*** Opening of EXERCISE DATA ***
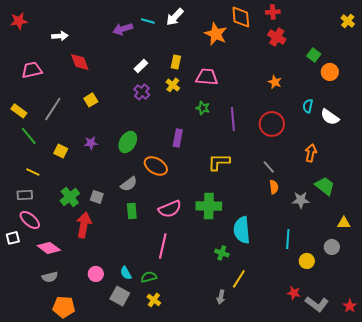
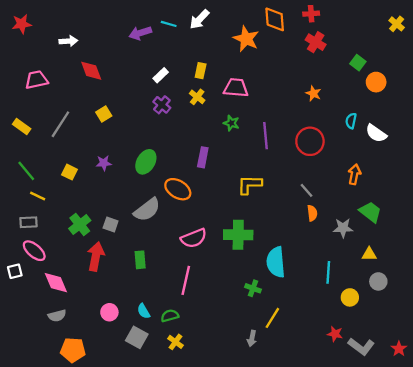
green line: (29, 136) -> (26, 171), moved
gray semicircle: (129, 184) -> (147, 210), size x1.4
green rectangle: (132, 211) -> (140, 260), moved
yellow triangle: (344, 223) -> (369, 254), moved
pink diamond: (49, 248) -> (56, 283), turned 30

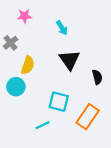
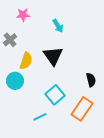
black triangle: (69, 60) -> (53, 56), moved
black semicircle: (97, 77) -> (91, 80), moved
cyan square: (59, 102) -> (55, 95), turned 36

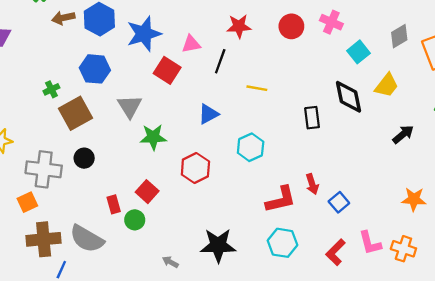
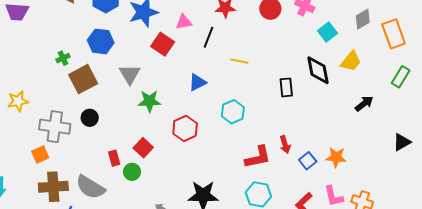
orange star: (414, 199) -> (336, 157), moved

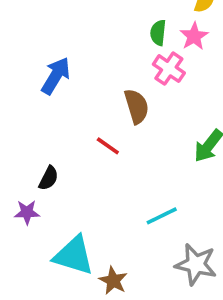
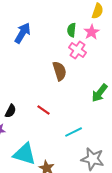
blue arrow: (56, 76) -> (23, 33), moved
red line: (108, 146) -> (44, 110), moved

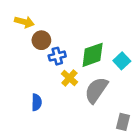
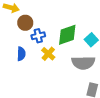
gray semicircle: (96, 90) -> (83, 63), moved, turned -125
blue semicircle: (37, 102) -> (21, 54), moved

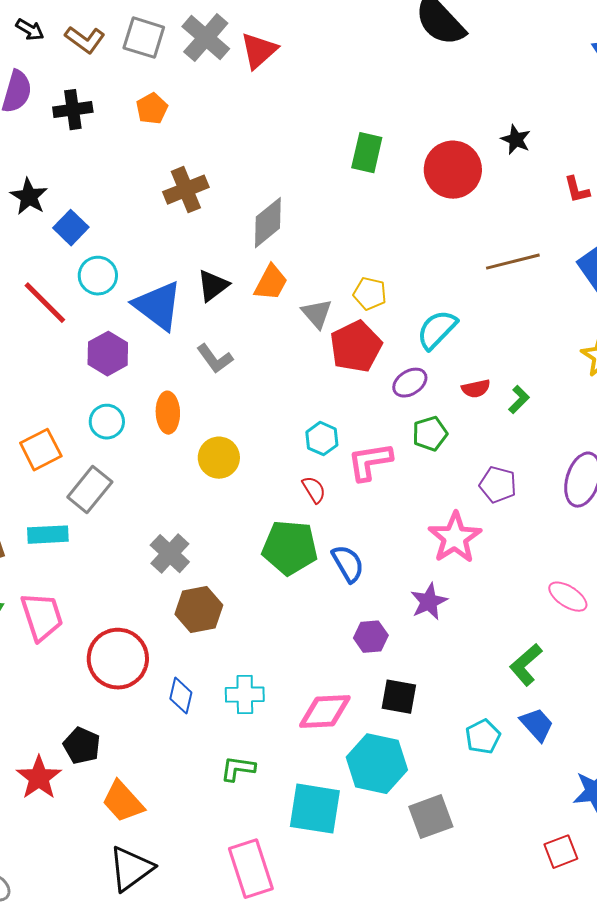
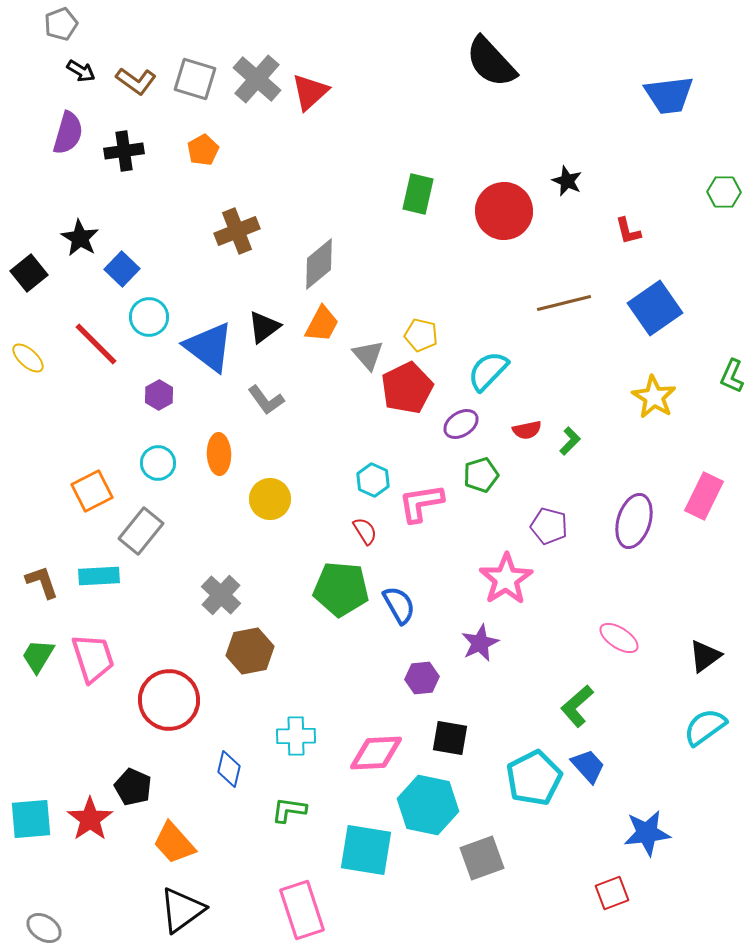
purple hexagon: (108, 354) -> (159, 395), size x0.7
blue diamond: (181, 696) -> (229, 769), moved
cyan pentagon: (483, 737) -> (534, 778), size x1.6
*** Close of EXERCISE DATA ***
Please retype the lines from the one containing "orange star: (414, 199) -> (336, 157), moved" through the last line of the records above, exactly as written, and leave out any pictures.

- [RESPONSE TO THE TASK]
orange star: (414, 199) -> (336, 157), moved

blue arrow: (56, 76) -> (23, 33), moved
red line: (108, 146) -> (44, 110), moved

gray semicircle: (96, 90) -> (83, 63), moved, turned -125
blue semicircle: (37, 102) -> (21, 54), moved

purple hexagon: (108, 354) -> (159, 395), size x0.7
blue diamond: (181, 696) -> (229, 769), moved
cyan pentagon: (483, 737) -> (534, 778), size x1.6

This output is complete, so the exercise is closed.